BRIEF:
Return only what runs from the line containing "gray arrow: (86, 427)" through the last line of the entries below, exactly, omitting pictures.

Records from a collection:
■ ■ ■ ■ ■ ■ ■

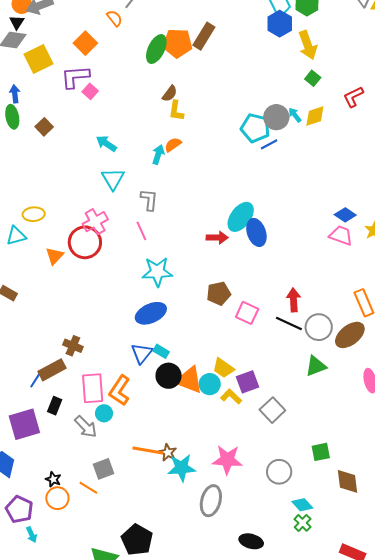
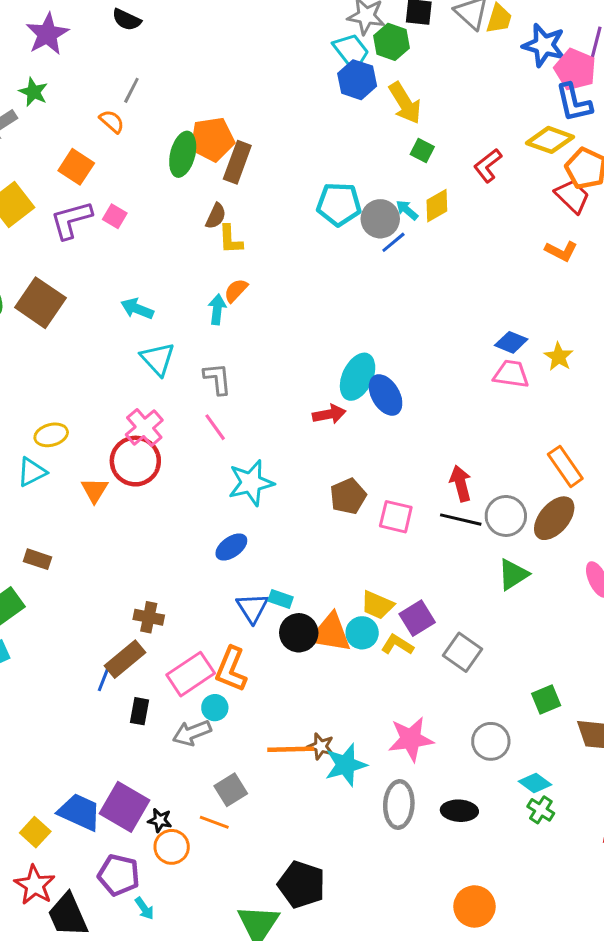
brown rectangle: (204, 36) -> (237, 162), moved
pink square: (90, 91) -> (115, 216), moved
brown square: (44, 127) -> (40, 303), size x1.8
cyan pentagon: (255, 128) -> (339, 204), moved
blue line: (269, 144) -> (393, 242), moved
blue ellipse: (151, 313) -> (231, 547), moved, size x0.7
pink rectangle: (93, 388) -> (191, 674), turned 72
purple square: (24, 424) -> (124, 807), moved, turned -32
gray arrow: (86, 427) -> (192, 733), turned 125
black ellipse: (251, 541) -> (459, 811), moved

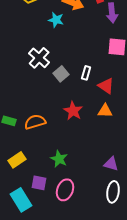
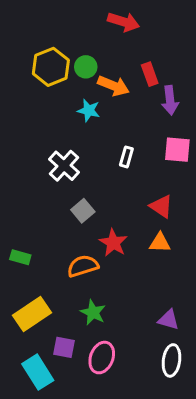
white rectangle: (86, 73) -> (126, 157), moved
gray square: (61, 74) -> (83, 211), moved
orange semicircle: (35, 122) -> (83, 266), moved
yellow rectangle: (17, 160) -> (32, 314), size x1.4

■ ■ ■ ■ ■ ■ ■

RESPONSE TO THE TASK:
gray arrow: (86, 427) -> (192, 733), turned 125
black ellipse: (251, 541) -> (459, 811), moved

white rectangle: (86, 73) -> (126, 157), moved
gray square: (61, 74) -> (83, 211), moved
orange semicircle: (35, 122) -> (83, 266), moved
yellow rectangle: (17, 160) -> (32, 314), size x1.4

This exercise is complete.